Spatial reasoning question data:
++++++
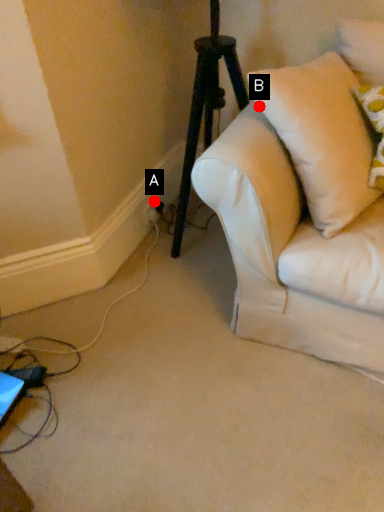
Question: Two points are circled on the image, labeled by A and B beside each circle. Which point appears farthest from the camera in this image?

Choices:
 (A) A is further
 (B) B is further

Answer: (A)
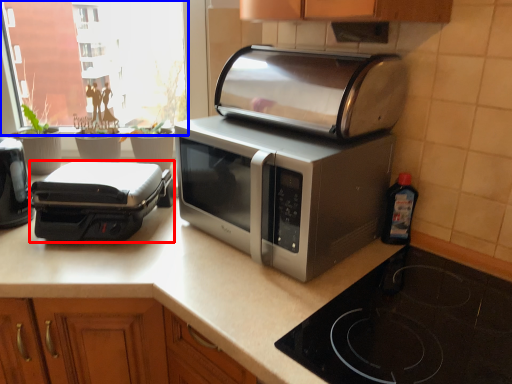
Question: Which object is closer to the camera taking this photo, toaster (highlighted by a red box) or window screen (highlighted by a blue box)?

Choices:
 (A) toaster
 (B) window screen

Answer: (A)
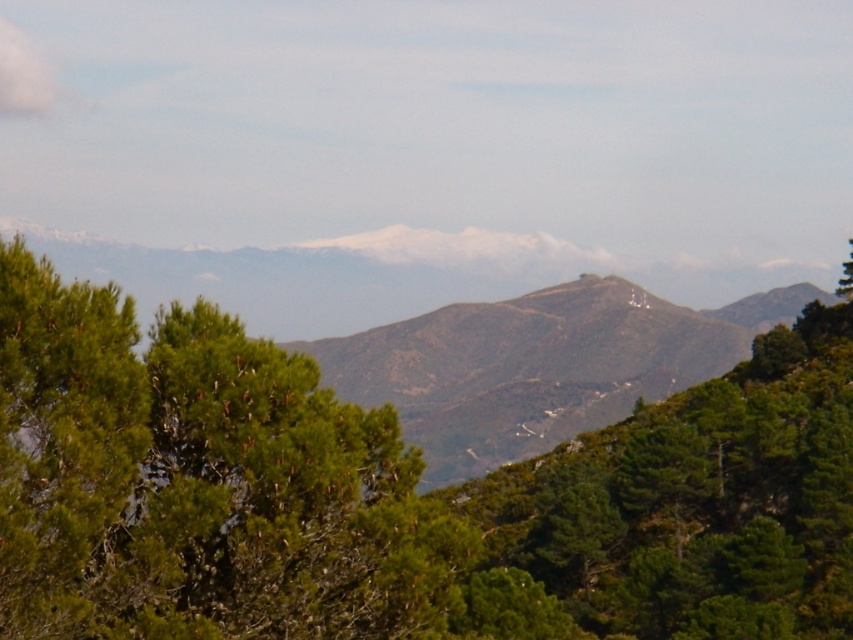
Is white fluffy cloud at upper left shorter than green leafy tree at upper right?

No, white fluffy cloud at upper left is not shorter than green leafy tree at upper right.

Which is behind, point (20, 60) or point (849, 296)?

Point (20, 60)

Does point (10, 24) lie behind point (846, 260)?

Yes.

The width and height of the screenshot is (853, 640). Find the location of `white fluffy cloud at upper left`. white fluffy cloud at upper left is located at coordinates (22, 74).

Looking at this image, is green leafy tree at center bigger than white fluffy cloud at upper left?

Yes.

What do you see at coordinates (396, 493) in the screenshot?
I see `green leafy tree at center` at bounding box center [396, 493].

You are a GUI agent. You are given a task and a screenshot of the screen. Output one action in this format:
    pyautogui.click(x=<x>, y=<y>)
    Task: Click on the green leafy tree at center
    The width and height of the screenshot is (853, 640).
    Given the screenshot: What is the action you would take?
    pyautogui.click(x=396, y=493)

Does point (164, 584) come in front of point (851, 284)?

That is True.

From the picture: Who is positioned more to the right, green leafy tree at center or green leafy tree at upper right?

Positioned to the right is green leafy tree at upper right.

Between point (42, 467) and point (844, 280), which one is positioned behind?

Point (844, 280)

The width and height of the screenshot is (853, 640). I want to click on green leafy tree at center, so click(396, 493).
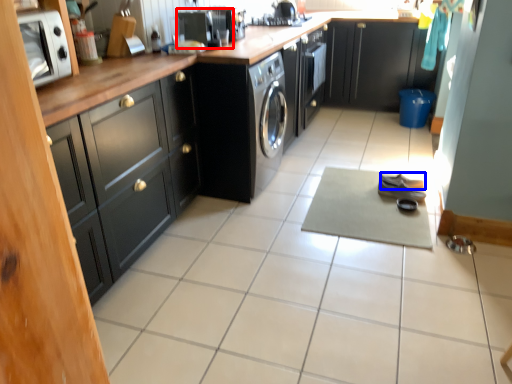
Question: Which point is closer to the camera, appliance (highlighted by a red box) or shoe (highlighted by a blue box)?

Choices:
 (A) appliance
 (B) shoe

Answer: (A)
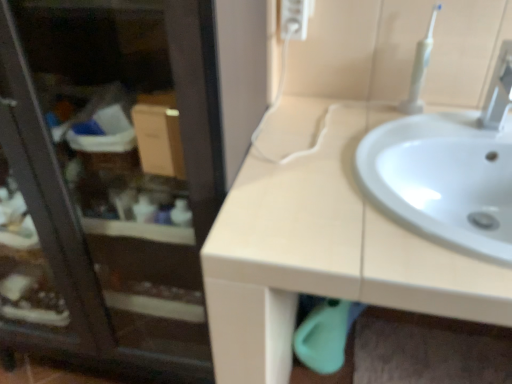
Question: From a real-world perspective, is white plastic tap at upper right under white glossy sink at center?

Choices:
 (A) yes
 (B) no

Answer: (B)

Question: Is white glossy sink at center at the back of white plastic tap at upper right?

Choices:
 (A) yes
 (B) no

Answer: (B)

Question: Can you confirm if white plastic tap at upper right is shorter than white glossy sink at center?

Choices:
 (A) yes
 (B) no

Answer: (B)

Question: Would you say white glossy sink at center is part of white plastic tap at upper right's contents?

Choices:
 (A) no
 (B) yes

Answer: (A)

Question: Is white plastic tap at upper right facing towards white glossy sink at center?

Choices:
 (A) no
 (B) yes

Answer: (A)

Question: Relative to white plastic toothbrush at upper right, is beige matte sink at upper right in front or behind?

Choices:
 (A) behind
 (B) front

Answer: (B)

Question: Is beige matte sink at upper right bigger or smaller than white plastic toothbrush at upper right?

Choices:
 (A) small
 (B) big

Answer: (B)

Question: Is point (364, 301) positioned closer to the camera than point (420, 64)?

Choices:
 (A) farther
 (B) closer

Answer: (B)

Question: From a real-world perspective, is beige matte sink at upper right above or below white plastic toothbrush at upper right?

Choices:
 (A) below
 (B) above

Answer: (A)

Question: Based on their sizes in the image, would you say beige matte sink at upper right is bigger or smaller than transparent glass screen door at upper left?

Choices:
 (A) big
 (B) small

Answer: (A)

Question: In terms of height, does beige matte sink at upper right look taller or shorter compared to transparent glass screen door at upper left?

Choices:
 (A) short
 (B) tall

Answer: (A)

Question: Does point (323, 249) appear closer or farther from the camera than point (172, 244)?

Choices:
 (A) farther
 (B) closer

Answer: (B)

Question: Considering the positions of beige matte sink at upper right and transparent glass screen door at upper left in the image, is beige matte sink at upper right wider or thinner than transparent glass screen door at upper left?

Choices:
 (A) thin
 (B) wide

Answer: (B)

Question: Based on their sizes in the image, would you say white plastic tap at upper right is bigger or smaller than beige matte sink at upper right?

Choices:
 (A) big
 (B) small

Answer: (B)

Question: From the image's perspective, is white plastic tap at upper right above or below beige matte sink at upper right?

Choices:
 (A) above
 (B) below

Answer: (A)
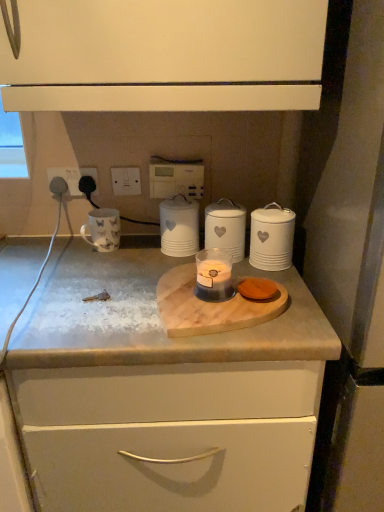
Locate an element on the screen. This screenshot has width=384, height=512. free location in front of white matte canister at center, which is counted as the 3th home appliance, starting from the right is located at coordinates (152, 271).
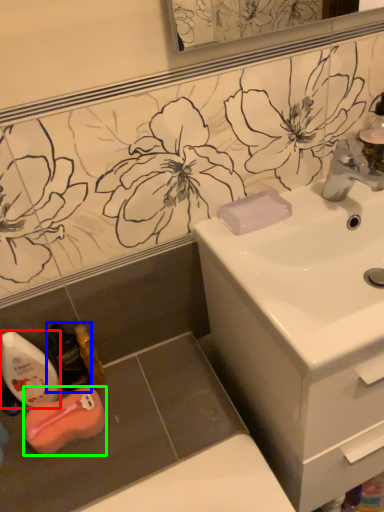
Question: Which is farther away from mouthwash (highlighted by a red box)? mouthwash (highlighted by a blue box) or chiffonier (highlighted by a green box)?

Choices:
 (A) mouthwash
 (B) chiffonier

Answer: (B)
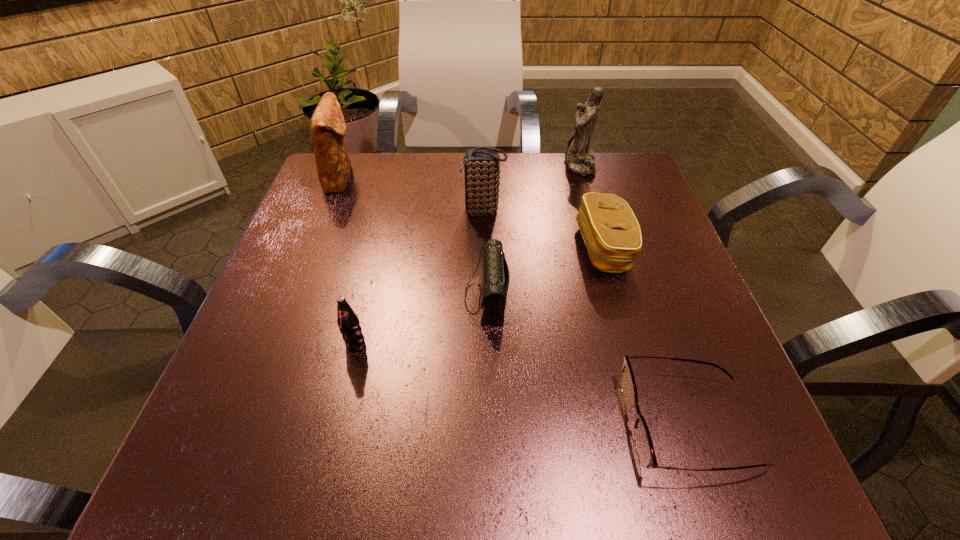
I want to click on free region located 0.290m on the front-facing side of the figurine, so click(454, 164).

Locate an element on the screen. blank space located on the front-facing side of the figurine is located at coordinates (462, 164).

Where is `vacant region located on the front-facing side of the figurine`? The height and width of the screenshot is (540, 960). vacant region located on the front-facing side of the figurine is located at coordinates (546, 164).

Image resolution: width=960 pixels, height=540 pixels. In order to click on vacant space located on the open side of the farthest clutch bag in this screenshot , I will do pyautogui.click(x=456, y=178).

I want to click on free space located with the zip open on the third nearest clutch bag, so click(371, 211).

At what (x,y) coordinates should I click in order to perform the action: click on vacant area situated 0.230m with the zip open on the third nearest clutch bag. Please return your answer as a coordinate pair (x, y). This screenshot has width=960, height=540. Looking at the image, I should click on (362, 211).

I want to click on blank space located with the zip open on the third nearest clutch bag, so click(392, 211).

Locate an element on the screen. The image size is (960, 540). vacant region located 0.210m on the front label of the second nearest object is located at coordinates (324, 480).

Find the location of a particular element. blank area located on the zipper side of the rightmost clutch bag is located at coordinates pos(398,248).

Find the location of a particular element. This screenshot has height=540, width=960. vacant area situated 0.050m on the zipper side of the rightmost clutch bag is located at coordinates (555, 248).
++++++
Write out every entry above word for word, leaving out the pictures.

Question: Two points are circled on the image, labeled by A and B beside each circle. Which point appears farthest from the camera in this image?

Choices:
 (A) A is further
 (B) B is further

Answer: (A)
Question: Which object is closer to the camera taking this photo, toaster (highlighted by a red box) or window screen (highlighted by a blue box)?

Choices:
 (A) toaster
 (B) window screen

Answer: (A)
Is white fluffy cloud at upper left shorter than green leafy tree at upper right?

No, white fluffy cloud at upper left is not shorter than green leafy tree at upper right.

Which is behind, point (20, 60) or point (849, 296)?

Point (20, 60)

Does point (10, 24) lie behind point (846, 260)?

Yes.

The width and height of the screenshot is (853, 640). Find the location of `white fluffy cloud at upper left`. white fluffy cloud at upper left is located at coordinates (22, 74).

Looking at this image, is green leafy tree at center bigger than white fluffy cloud at upper left?

Yes.

What do you see at coordinates (396, 493) in the screenshot?
I see `green leafy tree at center` at bounding box center [396, 493].

You are a GUI agent. You are given a task and a screenshot of the screen. Output one action in this format:
    pyautogui.click(x=<x>, y=<y>)
    Task: Click on the green leafy tree at center
    The width and height of the screenshot is (853, 640).
    Given the screenshot: What is the action you would take?
    pyautogui.click(x=396, y=493)

Does point (164, 584) come in front of point (851, 284)?

That is True.

From the picture: Who is positioned more to the right, green leafy tree at center or green leafy tree at upper right?

Positioned to the right is green leafy tree at upper right.

Between point (42, 467) and point (844, 280), which one is positioned behind?

Point (844, 280)

The width and height of the screenshot is (853, 640). I want to click on green leafy tree at center, so click(396, 493).
Question: Which point is closer to the camera, appliance (highlighted by a red box) or shoe (highlighted by a blue box)?

Choices:
 (A) appliance
 (B) shoe

Answer: (A)
Question: From a real-world perspective, is white plastic tap at upper right under white glossy sink at center?

Choices:
 (A) yes
 (B) no

Answer: (B)

Question: Is white glossy sink at center at the back of white plastic tap at upper right?

Choices:
 (A) yes
 (B) no

Answer: (B)

Question: Can you confirm if white plastic tap at upper right is shorter than white glossy sink at center?

Choices:
 (A) yes
 (B) no

Answer: (B)

Question: Would you say white glossy sink at center is part of white plastic tap at upper right's contents?

Choices:
 (A) no
 (B) yes

Answer: (A)

Question: Is white plastic tap at upper right facing towards white glossy sink at center?

Choices:
 (A) no
 (B) yes

Answer: (A)

Question: Relative to white plastic toothbrush at upper right, is beige matte sink at upper right in front or behind?

Choices:
 (A) behind
 (B) front

Answer: (B)

Question: Is beige matte sink at upper right bigger or smaller than white plastic toothbrush at upper right?

Choices:
 (A) small
 (B) big

Answer: (B)

Question: Is point (364, 301) positioned closer to the camera than point (420, 64)?

Choices:
 (A) farther
 (B) closer

Answer: (B)

Question: From a real-world perspective, is beige matte sink at upper right above or below white plastic toothbrush at upper right?

Choices:
 (A) below
 (B) above

Answer: (A)

Question: Based on their sizes in the image, would you say beige matte sink at upper right is bigger or smaller than transparent glass screen door at upper left?

Choices:
 (A) big
 (B) small

Answer: (A)

Question: In terms of height, does beige matte sink at upper right look taller or shorter compared to transparent glass screen door at upper left?

Choices:
 (A) short
 (B) tall

Answer: (A)

Question: Does point (323, 249) appear closer or farther from the camera than point (172, 244)?

Choices:
 (A) farther
 (B) closer

Answer: (B)

Question: Considering the positions of beige matte sink at upper right and transparent glass screen door at upper left in the image, is beige matte sink at upper right wider or thinner than transparent glass screen door at upper left?

Choices:
 (A) thin
 (B) wide

Answer: (B)

Question: Based on their sizes in the image, would you say white plastic tap at upper right is bigger or smaller than beige matte sink at upper right?

Choices:
 (A) big
 (B) small

Answer: (B)

Question: From the image's perspective, is white plastic tap at upper right above or below beige matte sink at upper right?

Choices:
 (A) above
 (B) below

Answer: (A)
Locate an element on the screen. This screenshot has width=384, height=512. free location in front of white matte canister at center, which is counted as the 3th home appliance, starting from the right is located at coordinates (152, 271).
Question: Which is farther away from mouthwash (highlighted by a red box)? mouthwash (highlighted by a blue box) or chiffonier (highlighted by a green box)?

Choices:
 (A) mouthwash
 (B) chiffonier

Answer: (B)
I want to click on free region located 0.290m on the front-facing side of the figurine, so click(454, 164).

Locate an element on the screen. blank space located on the front-facing side of the figurine is located at coordinates (462, 164).

Where is `vacant region located on the front-facing side of the figurine`? The height and width of the screenshot is (540, 960). vacant region located on the front-facing side of the figurine is located at coordinates (546, 164).

Image resolution: width=960 pixels, height=540 pixels. In order to click on vacant space located on the open side of the farthest clutch bag in this screenshot , I will do pyautogui.click(x=456, y=178).

I want to click on free space located with the zip open on the third nearest clutch bag, so click(371, 211).

At what (x,y) coordinates should I click in order to perform the action: click on vacant area situated 0.230m with the zip open on the third nearest clutch bag. Please return your answer as a coordinate pair (x, y). This screenshot has width=960, height=540. Looking at the image, I should click on (362, 211).

I want to click on blank space located with the zip open on the third nearest clutch bag, so click(392, 211).

Locate an element on the screen. The image size is (960, 540). vacant region located 0.210m on the front label of the second nearest object is located at coordinates (324, 480).

Find the location of a particular element. blank area located on the zipper side of the rightmost clutch bag is located at coordinates pos(398,248).

Find the location of a particular element. This screenshot has height=540, width=960. vacant area situated 0.050m on the zipper side of the rightmost clutch bag is located at coordinates (555, 248).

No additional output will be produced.